TO DO —
Here is the task for the records below: repeat exactly the lines from the one with "BAT101: 9V (plus" to the one with "U1 pin GND: GND -> Y18", both included, and nothing else.

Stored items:
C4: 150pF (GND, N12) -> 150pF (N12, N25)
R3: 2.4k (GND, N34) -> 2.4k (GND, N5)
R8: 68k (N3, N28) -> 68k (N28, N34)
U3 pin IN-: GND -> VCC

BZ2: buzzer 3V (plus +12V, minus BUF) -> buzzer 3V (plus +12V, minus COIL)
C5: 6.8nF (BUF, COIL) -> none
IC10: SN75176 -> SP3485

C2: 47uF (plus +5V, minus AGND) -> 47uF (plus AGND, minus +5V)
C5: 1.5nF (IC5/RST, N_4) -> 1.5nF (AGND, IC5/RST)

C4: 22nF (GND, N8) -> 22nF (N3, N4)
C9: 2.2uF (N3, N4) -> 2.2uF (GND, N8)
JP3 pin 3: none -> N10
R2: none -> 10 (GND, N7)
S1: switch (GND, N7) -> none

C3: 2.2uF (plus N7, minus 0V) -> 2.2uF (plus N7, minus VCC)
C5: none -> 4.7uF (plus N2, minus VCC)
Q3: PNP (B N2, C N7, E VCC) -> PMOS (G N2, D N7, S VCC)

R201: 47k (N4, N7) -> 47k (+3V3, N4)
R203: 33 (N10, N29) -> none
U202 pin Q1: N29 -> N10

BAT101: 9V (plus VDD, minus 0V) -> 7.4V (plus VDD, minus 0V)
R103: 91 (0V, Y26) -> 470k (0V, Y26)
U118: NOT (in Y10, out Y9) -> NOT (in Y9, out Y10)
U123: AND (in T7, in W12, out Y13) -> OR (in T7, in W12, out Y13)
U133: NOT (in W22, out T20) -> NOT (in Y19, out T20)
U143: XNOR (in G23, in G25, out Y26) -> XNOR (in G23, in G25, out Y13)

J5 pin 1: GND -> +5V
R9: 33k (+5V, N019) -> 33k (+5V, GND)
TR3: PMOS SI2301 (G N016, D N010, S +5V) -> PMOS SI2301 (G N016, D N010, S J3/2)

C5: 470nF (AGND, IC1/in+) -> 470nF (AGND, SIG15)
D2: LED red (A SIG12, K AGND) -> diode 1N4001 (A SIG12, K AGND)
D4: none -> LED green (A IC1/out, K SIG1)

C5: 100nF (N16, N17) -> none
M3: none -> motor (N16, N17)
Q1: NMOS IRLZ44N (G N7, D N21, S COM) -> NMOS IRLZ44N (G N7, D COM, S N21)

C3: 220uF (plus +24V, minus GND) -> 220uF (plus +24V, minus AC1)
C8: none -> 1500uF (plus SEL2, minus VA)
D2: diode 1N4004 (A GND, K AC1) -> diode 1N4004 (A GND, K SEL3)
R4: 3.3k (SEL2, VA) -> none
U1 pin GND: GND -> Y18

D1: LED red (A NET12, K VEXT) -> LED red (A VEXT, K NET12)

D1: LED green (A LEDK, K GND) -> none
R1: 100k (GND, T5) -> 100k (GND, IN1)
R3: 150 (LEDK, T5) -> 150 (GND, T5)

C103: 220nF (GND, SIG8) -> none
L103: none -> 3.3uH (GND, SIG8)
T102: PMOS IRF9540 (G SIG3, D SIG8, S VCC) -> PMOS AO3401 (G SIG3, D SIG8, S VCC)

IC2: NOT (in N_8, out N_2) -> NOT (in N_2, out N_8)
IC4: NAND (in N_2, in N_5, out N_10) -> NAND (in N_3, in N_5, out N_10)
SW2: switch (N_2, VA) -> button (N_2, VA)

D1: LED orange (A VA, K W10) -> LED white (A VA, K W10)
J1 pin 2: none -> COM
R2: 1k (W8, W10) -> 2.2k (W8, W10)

SOLUTION —
BAT101: 9V (plus VDD, minus 0V) -> 7.4V (plus VDD, minus 0V)
R103: 91 (0V, Y26) -> 470k (0V, Y26)
U118: NOT (in Y10, out Y9) -> NOT (in Y9, out Y10)
U123: AND (in T7, in W12, out Y13) -> OR (in T7, in W12, out Y13)
U133: NOT (in W22, out T20) -> NOT (in Y19, out T20)
U143: XNOR (in G23, in G25, out Y26) -> XNOR (in G23, in G25, out Y13)

J5 pin 1: GND -> +5V
R9: 33k (+5V, N019) -> 33k (+5V, GND)
TR3: PMOS SI2301 (G N016, D N010, S +5V) -> PMOS SI2301 (G N016, D N010, S J3/2)

C5: 470nF (AGND, IC1/in+) -> 470nF (AGND, SIG15)
D2: LED red (A SIG12, K AGND) -> diode 1N4001 (A SIG12, K AGND)
D4: none -> LED green (A IC1/out, K SIG1)

C5: 100nF (N16, N17) -> none
M3: none -> motor (N16, N17)
Q1: NMOS IRLZ44N (G N7, D N21, S COM) -> NMOS IRLZ44N (G N7, D COM, S N21)

C3: 220uF (plus +24V, minus GND) -> 220uF (plus +24V, minus AC1)
C8: none -> 1500uF (plus SEL2, minus VA)
D2: diode 1N4004 (A GND, K AC1) -> diode 1N4004 (A GND, K SEL3)
R4: 3.3k (SEL2, VA) -> none
U1 pin GND: GND -> Y18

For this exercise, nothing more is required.